Supplied data:
——

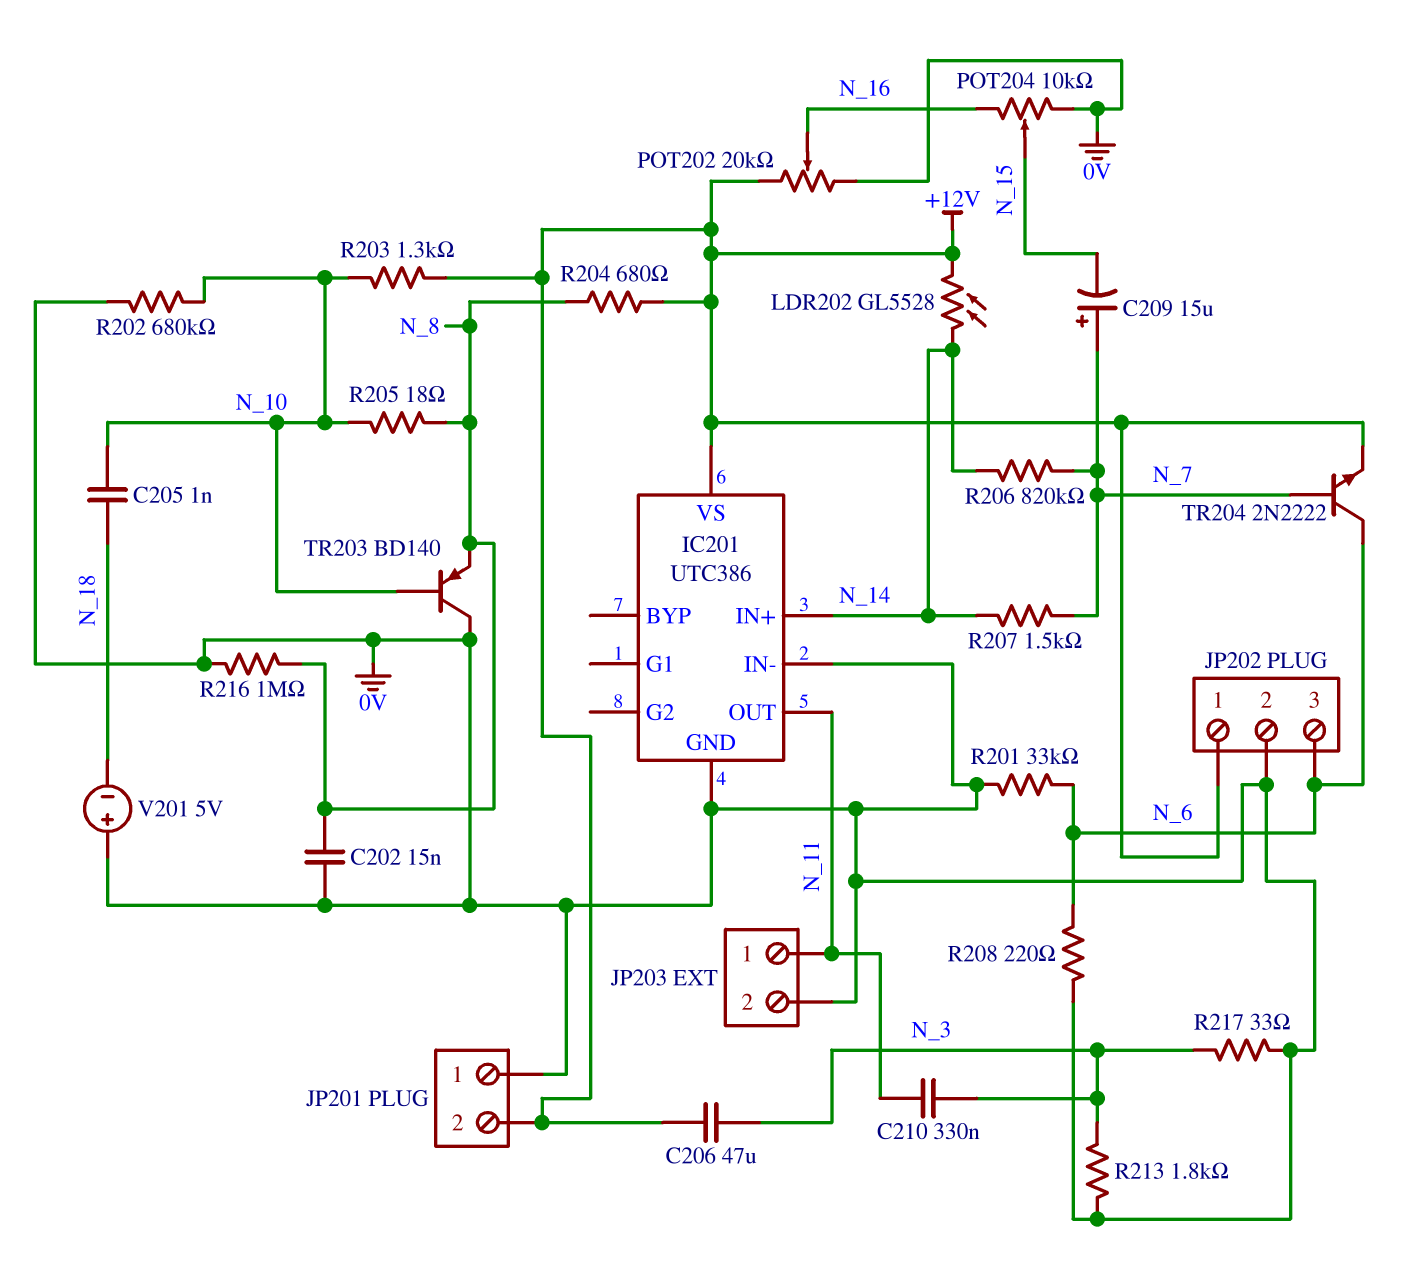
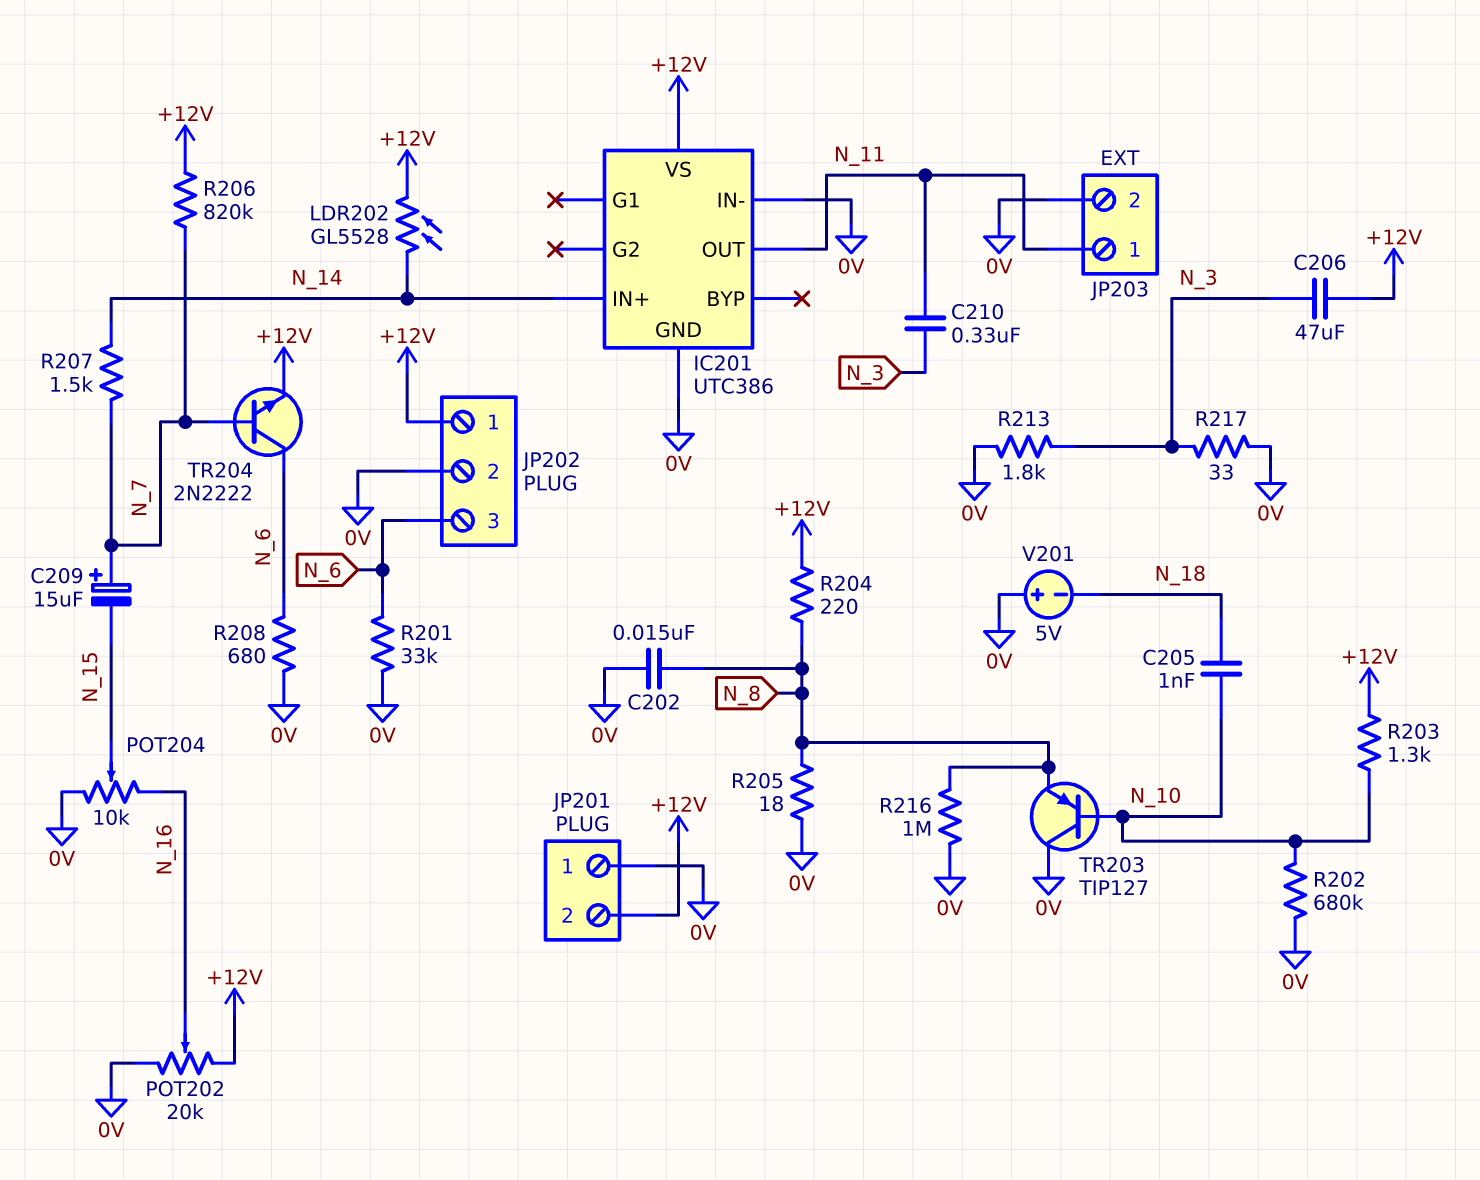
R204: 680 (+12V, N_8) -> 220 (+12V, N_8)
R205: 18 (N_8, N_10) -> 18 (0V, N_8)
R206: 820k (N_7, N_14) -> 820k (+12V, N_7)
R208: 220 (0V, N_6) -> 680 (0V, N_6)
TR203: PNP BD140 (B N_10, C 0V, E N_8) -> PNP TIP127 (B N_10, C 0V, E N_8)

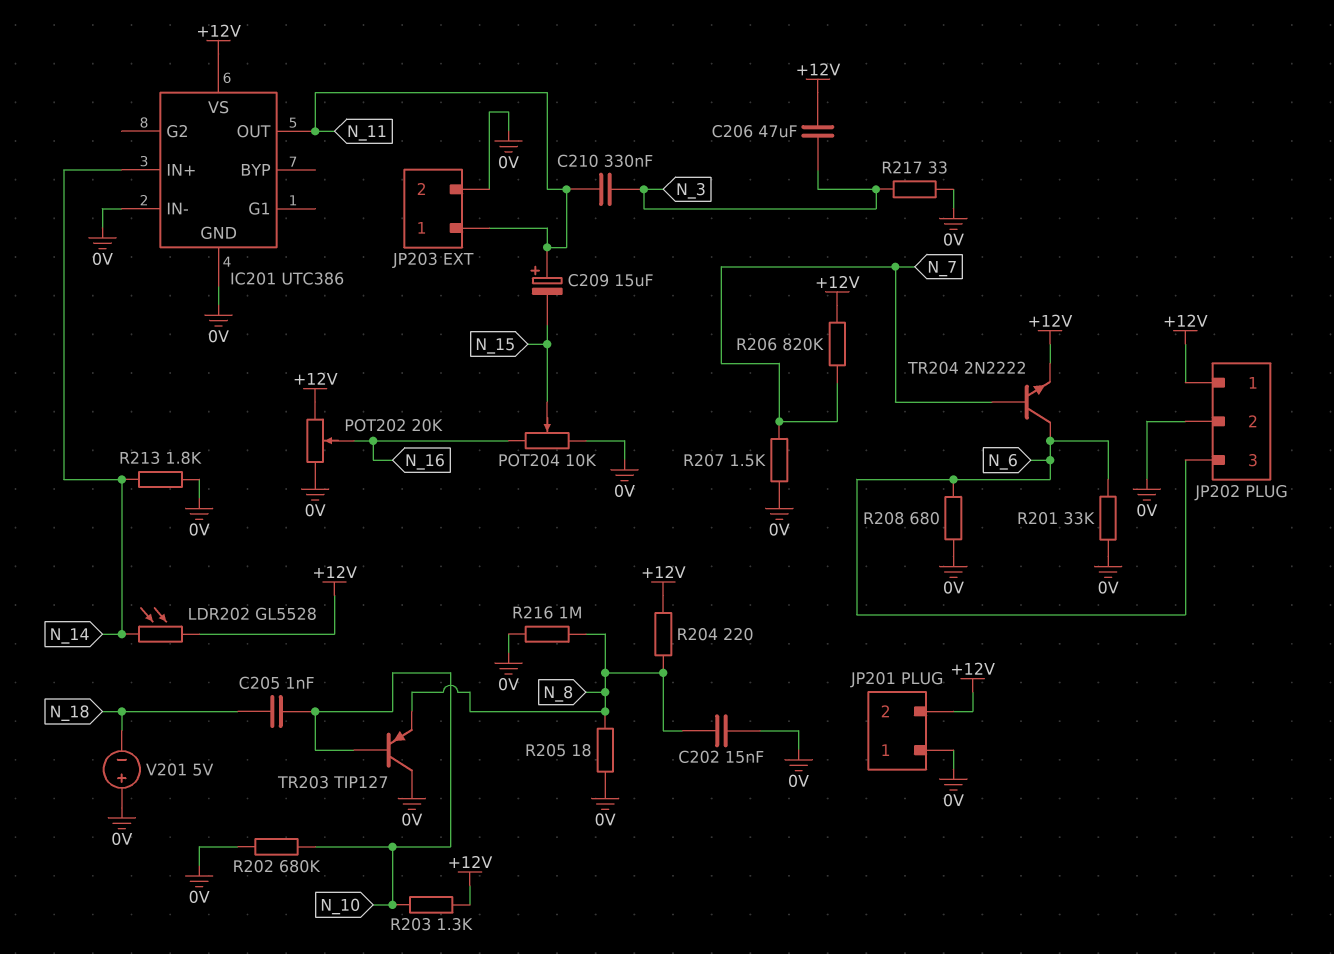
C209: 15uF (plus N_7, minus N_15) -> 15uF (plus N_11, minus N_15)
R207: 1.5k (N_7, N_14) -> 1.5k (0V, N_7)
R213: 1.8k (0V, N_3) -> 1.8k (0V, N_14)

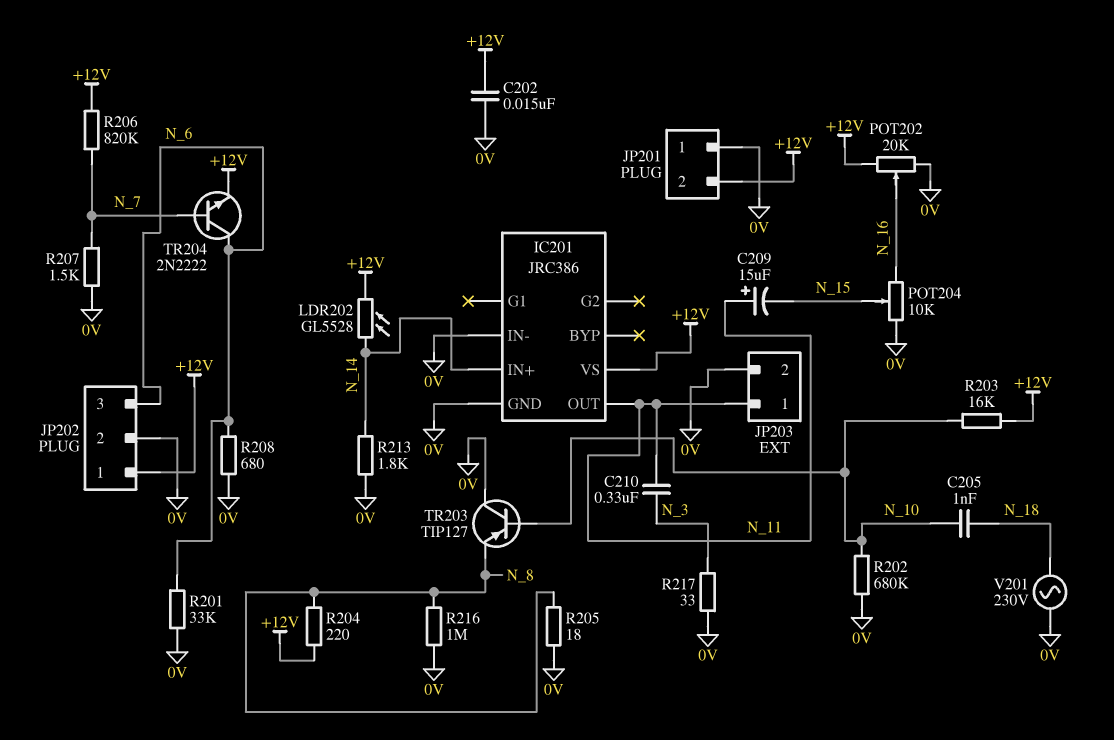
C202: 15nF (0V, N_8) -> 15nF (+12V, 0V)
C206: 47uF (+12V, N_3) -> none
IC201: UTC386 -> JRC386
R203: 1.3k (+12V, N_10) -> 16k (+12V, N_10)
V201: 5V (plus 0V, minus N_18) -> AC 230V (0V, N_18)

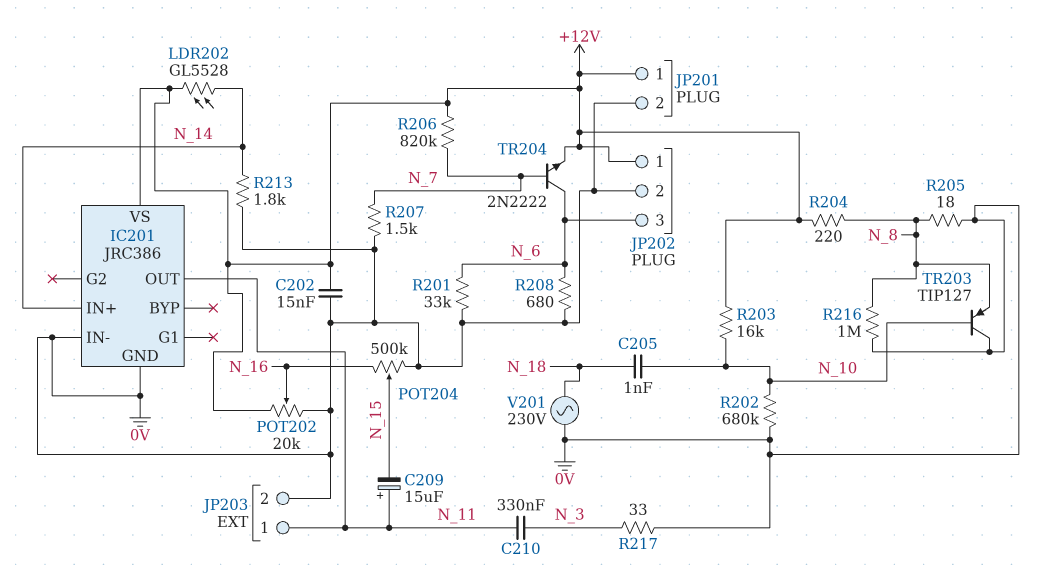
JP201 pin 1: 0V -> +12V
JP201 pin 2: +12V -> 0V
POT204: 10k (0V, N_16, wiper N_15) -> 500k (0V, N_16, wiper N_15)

——

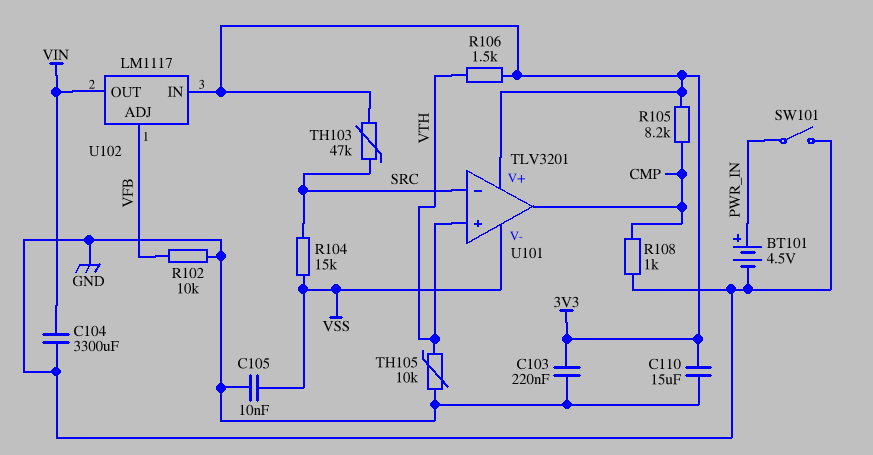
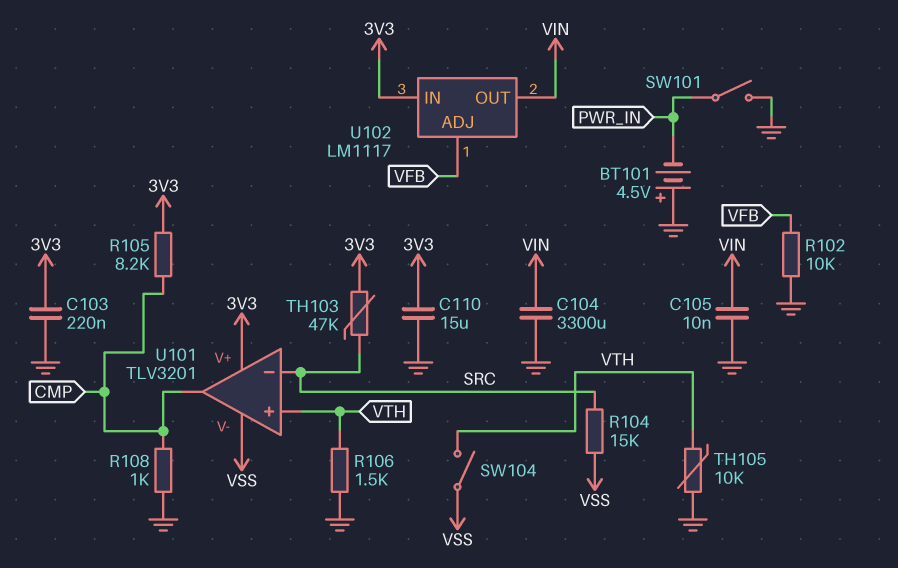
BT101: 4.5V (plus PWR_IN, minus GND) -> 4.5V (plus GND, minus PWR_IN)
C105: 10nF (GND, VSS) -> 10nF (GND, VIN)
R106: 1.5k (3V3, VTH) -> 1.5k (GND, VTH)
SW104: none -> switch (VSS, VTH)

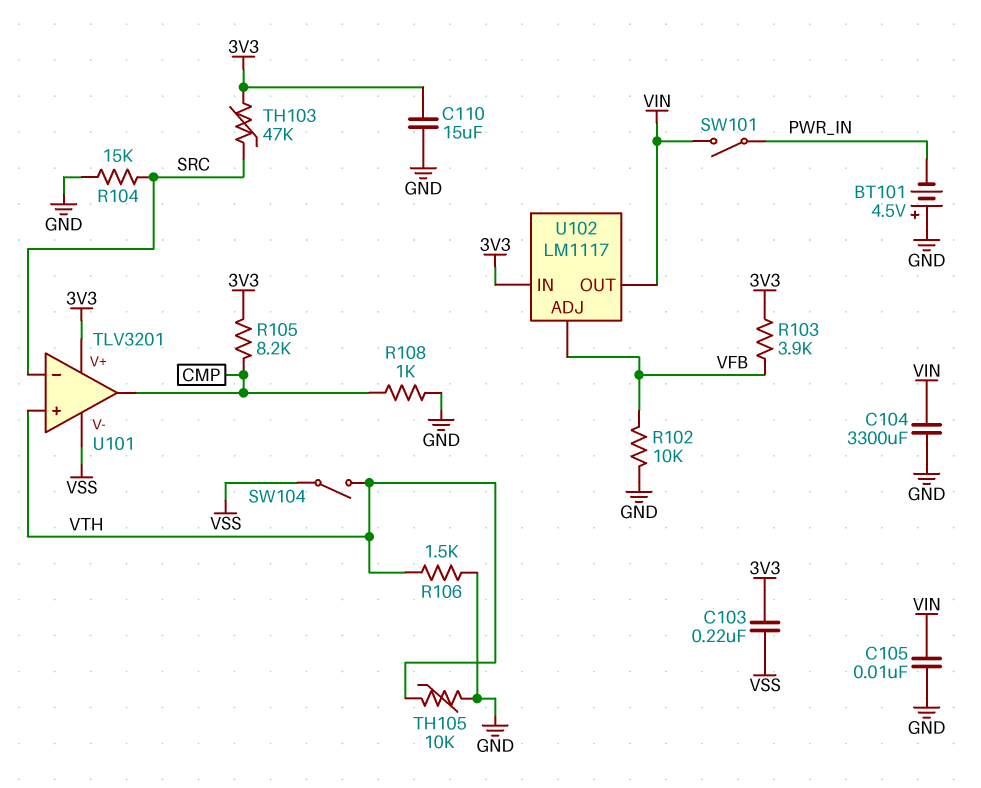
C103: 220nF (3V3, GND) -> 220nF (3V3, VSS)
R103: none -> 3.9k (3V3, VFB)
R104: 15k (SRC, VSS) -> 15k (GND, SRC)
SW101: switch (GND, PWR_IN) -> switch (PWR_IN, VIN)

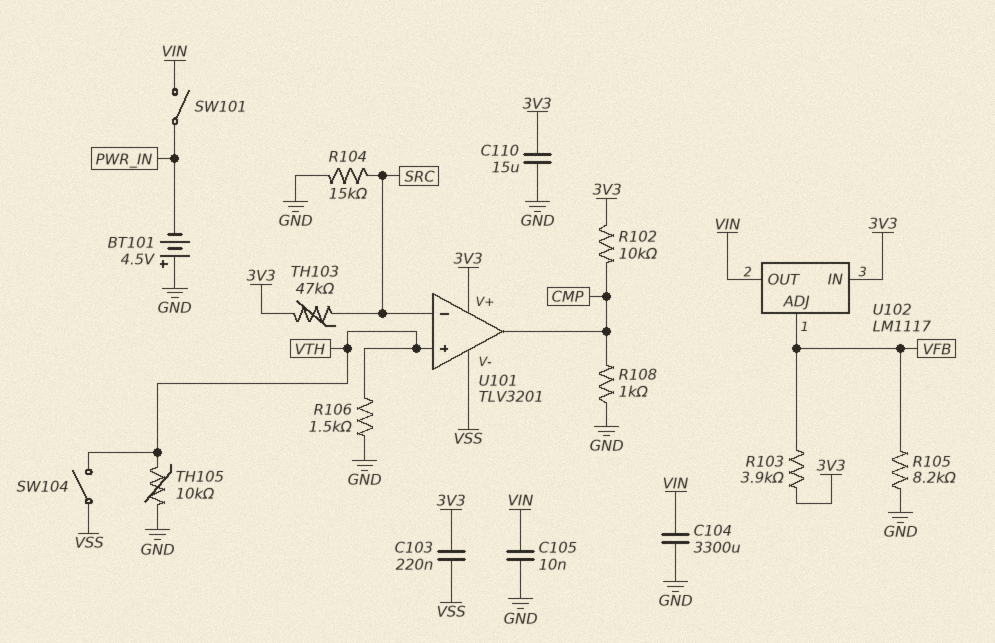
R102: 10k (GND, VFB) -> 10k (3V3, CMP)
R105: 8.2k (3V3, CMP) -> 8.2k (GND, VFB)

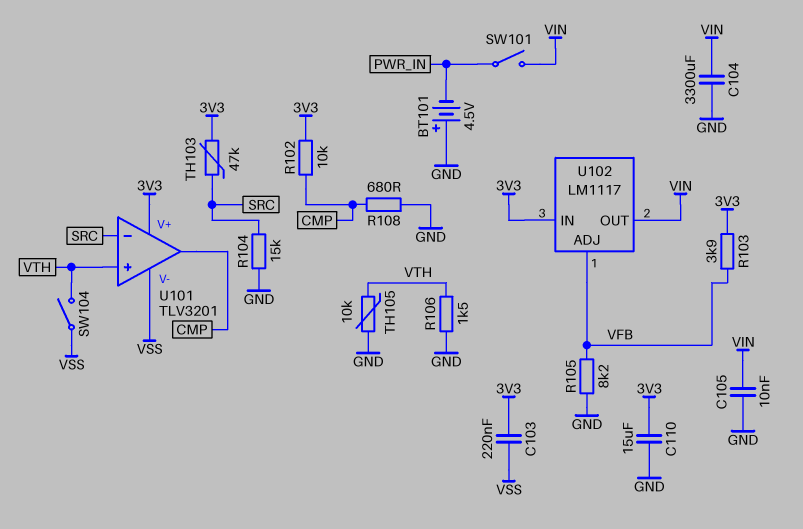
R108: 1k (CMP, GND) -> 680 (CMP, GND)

——

Work item: What lines in the listing contain "none"? Copy them all.

Response to the exercise:
C206: 47uF (+12V, N_3) -> none
SW104: none -> switch (VSS, VTH)
R103: none -> 3.9k (3V3, VFB)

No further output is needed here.